### PROBLEM DESCRIPTION:
Beginning with the line containing "cyan brick D9:E9 level 3 -> none" and ending at the last line of the data, set down every line exactly, leaving out all pictures.
*** STUDY MATERIAL ***
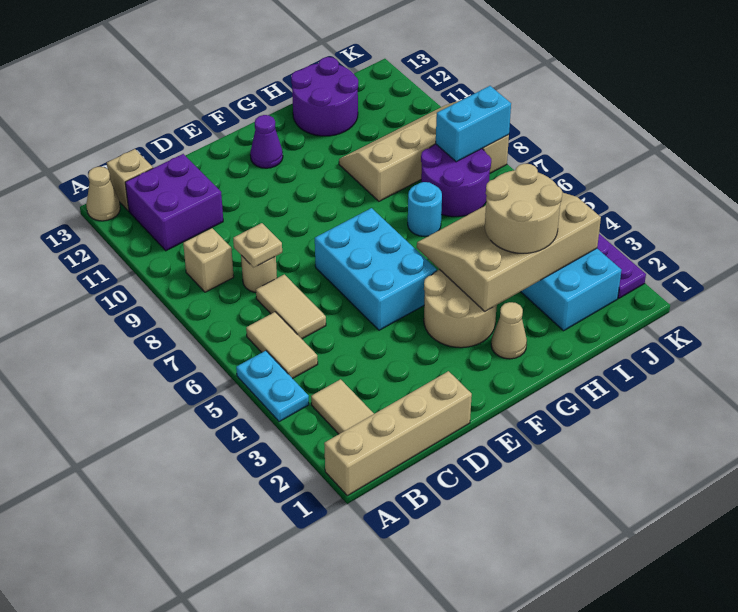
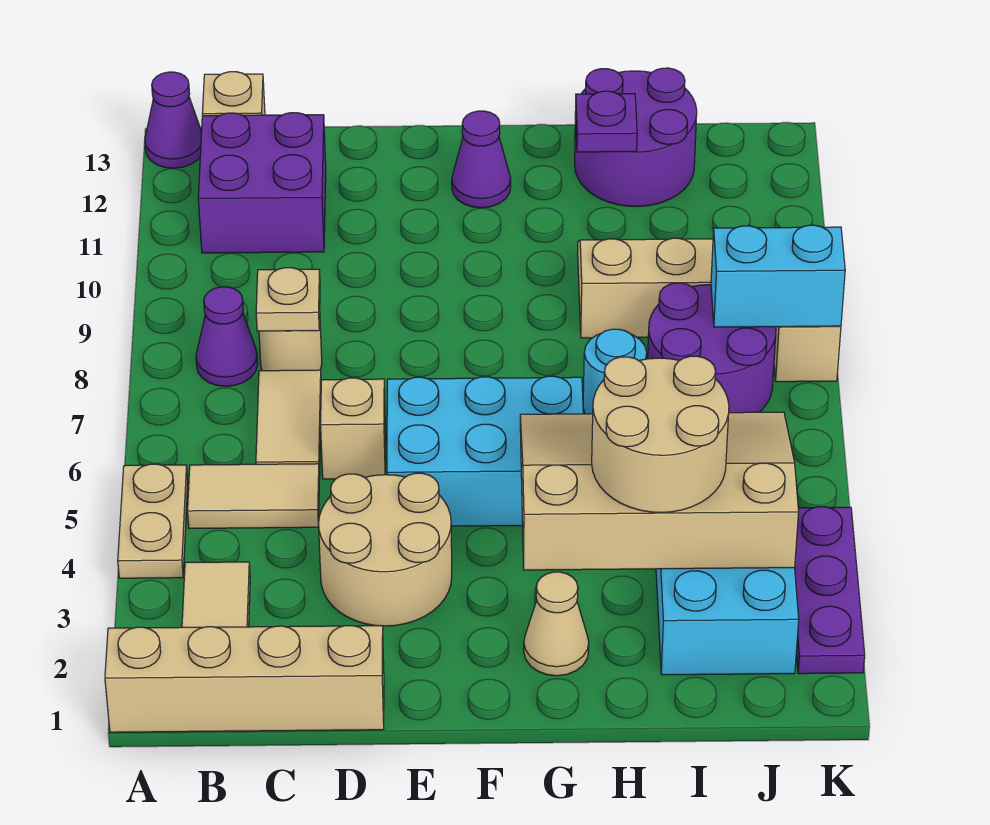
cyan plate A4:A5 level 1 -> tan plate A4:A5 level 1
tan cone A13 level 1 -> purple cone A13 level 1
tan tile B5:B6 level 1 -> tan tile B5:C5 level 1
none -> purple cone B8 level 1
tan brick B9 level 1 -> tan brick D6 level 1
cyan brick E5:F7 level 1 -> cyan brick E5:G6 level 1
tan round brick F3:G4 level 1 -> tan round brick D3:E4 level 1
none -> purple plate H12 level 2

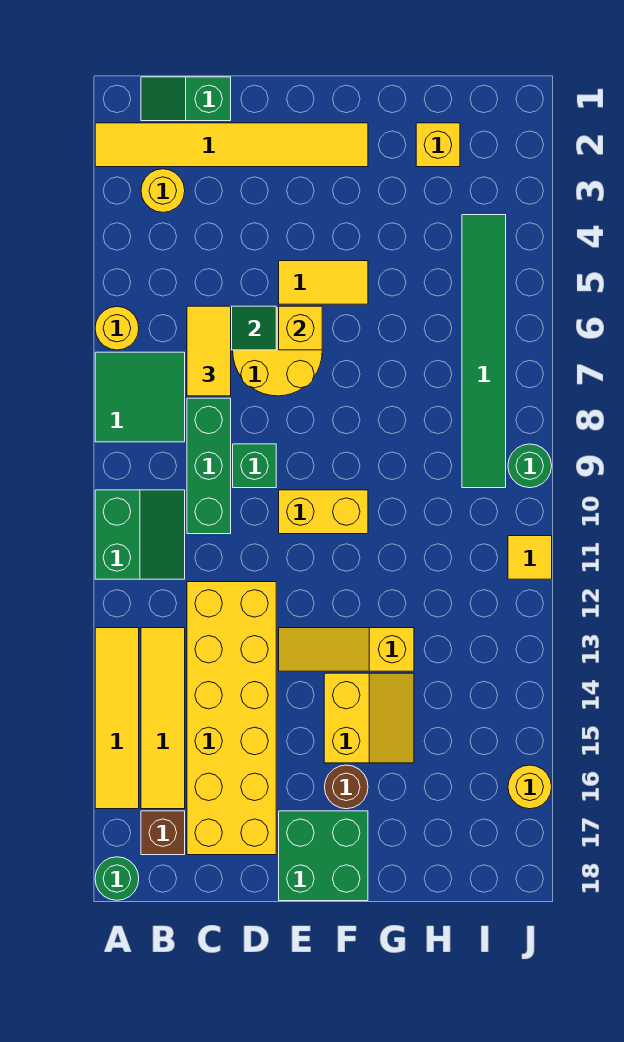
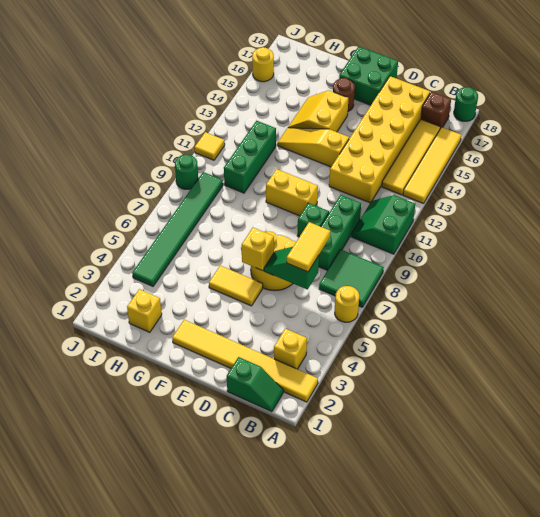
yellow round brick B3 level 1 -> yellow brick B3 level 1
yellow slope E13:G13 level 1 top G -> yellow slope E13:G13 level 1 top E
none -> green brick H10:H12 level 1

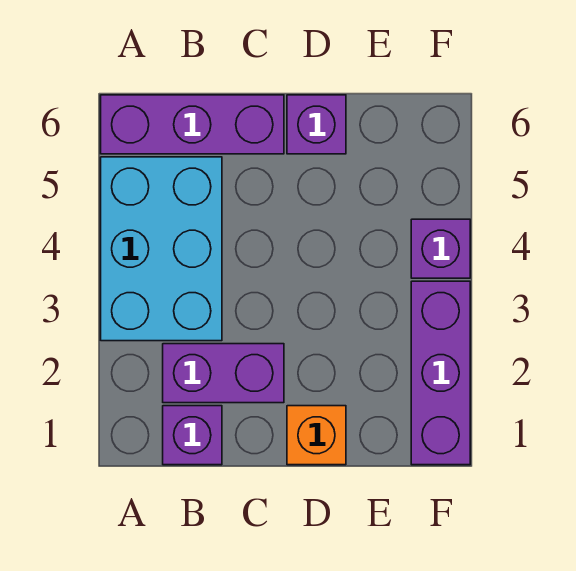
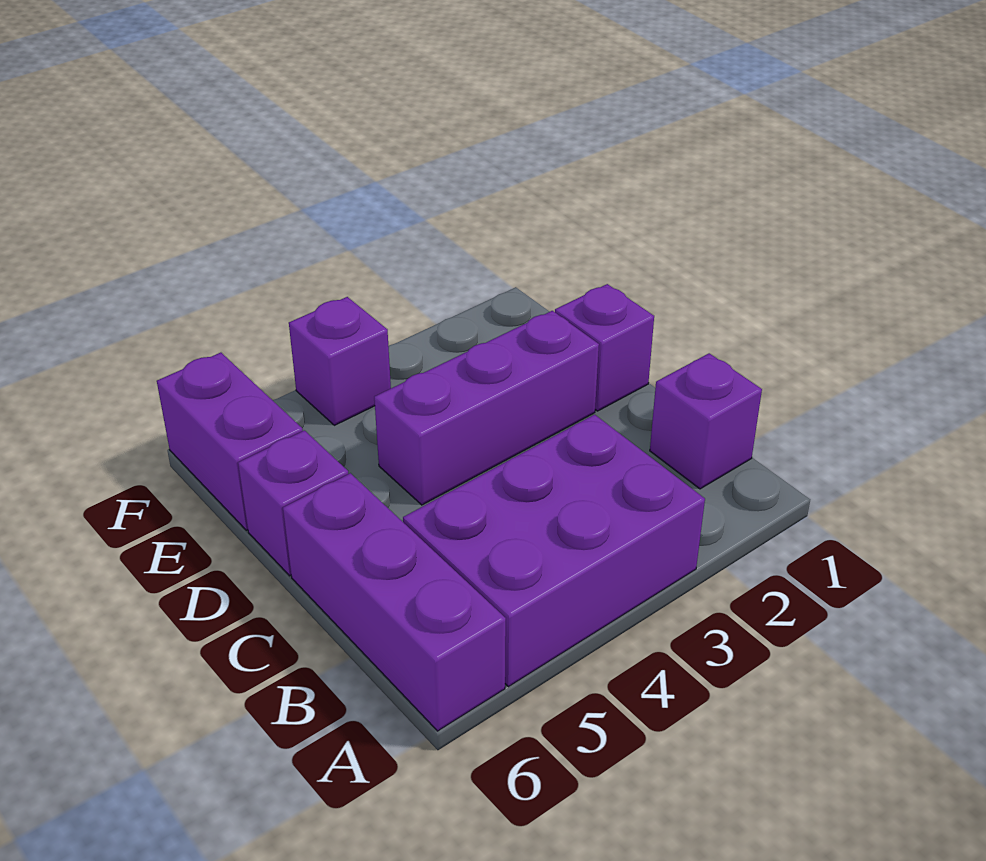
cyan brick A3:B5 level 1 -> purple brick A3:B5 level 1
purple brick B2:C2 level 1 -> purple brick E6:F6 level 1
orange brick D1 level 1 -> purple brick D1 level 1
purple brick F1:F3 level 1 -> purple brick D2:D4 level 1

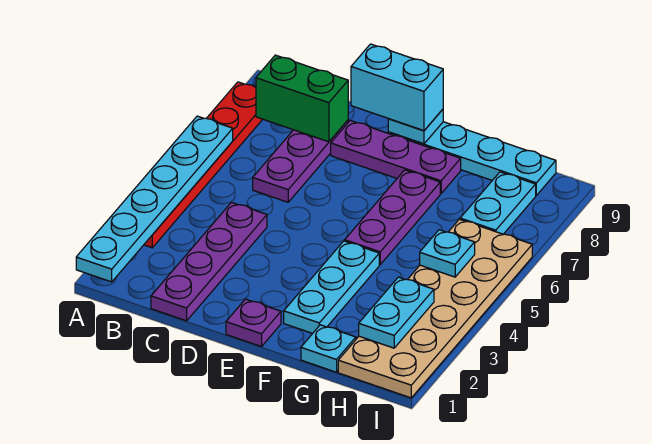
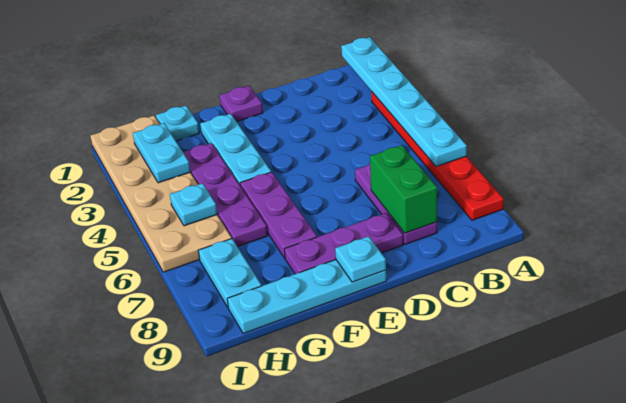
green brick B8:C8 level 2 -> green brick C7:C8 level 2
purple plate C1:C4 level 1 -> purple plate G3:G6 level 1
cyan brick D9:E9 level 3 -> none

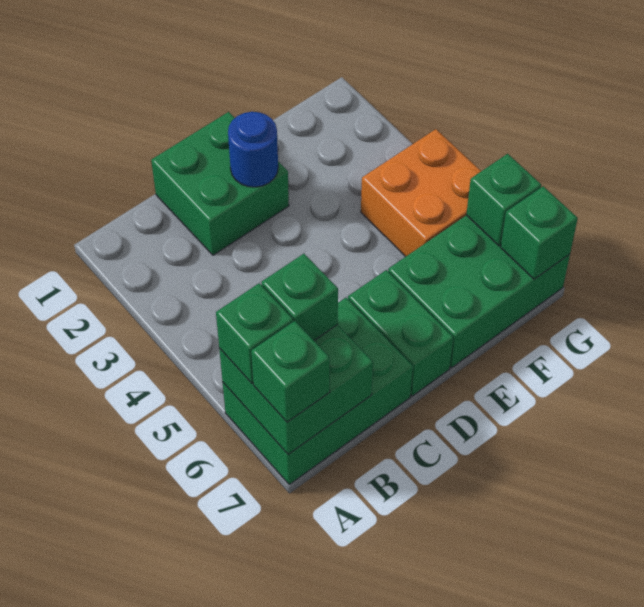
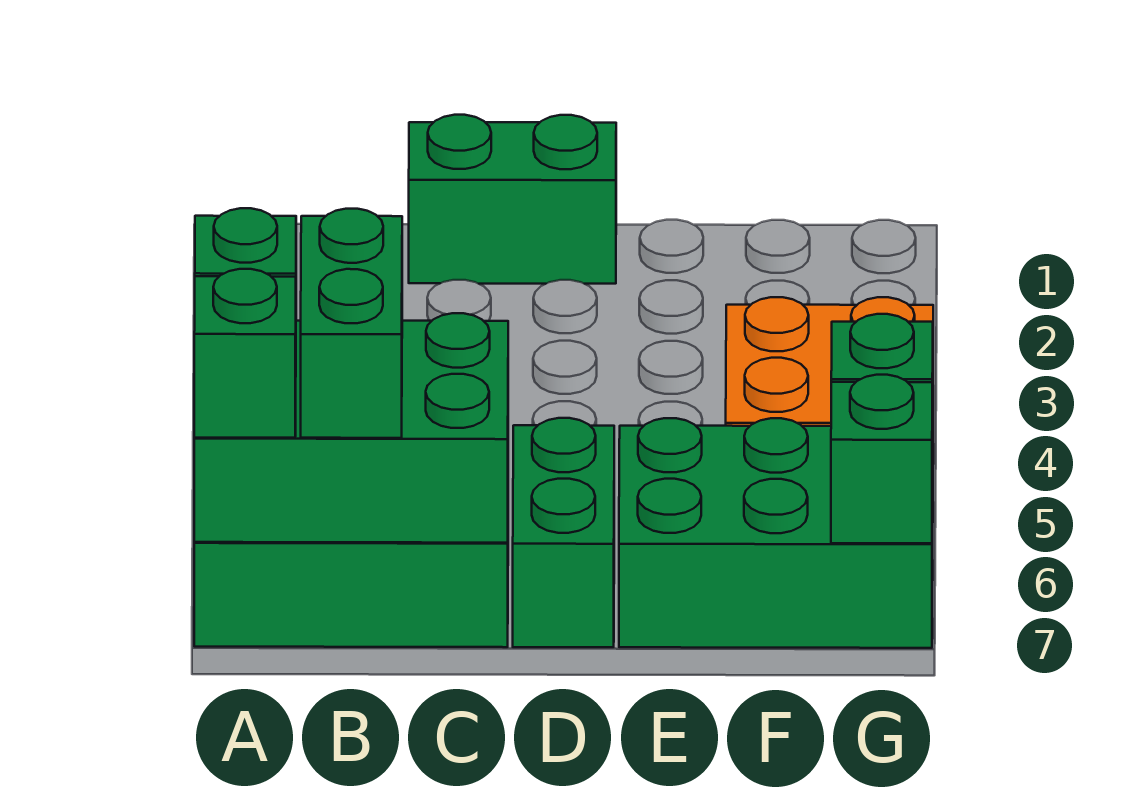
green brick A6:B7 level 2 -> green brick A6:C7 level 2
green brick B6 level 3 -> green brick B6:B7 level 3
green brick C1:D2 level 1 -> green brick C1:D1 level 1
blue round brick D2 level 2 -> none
*** End of STUDY MATERIAL ***
### RESPONSE:
cyan brick D9:E9 level 3 -> none

green brick A6:B7 level 2 -> green brick A6:C7 level 2
green brick B6 level 3 -> green brick B6:B7 level 3
green brick C1:D2 level 1 -> green brick C1:D1 level 1
blue round brick D2 level 2 -> none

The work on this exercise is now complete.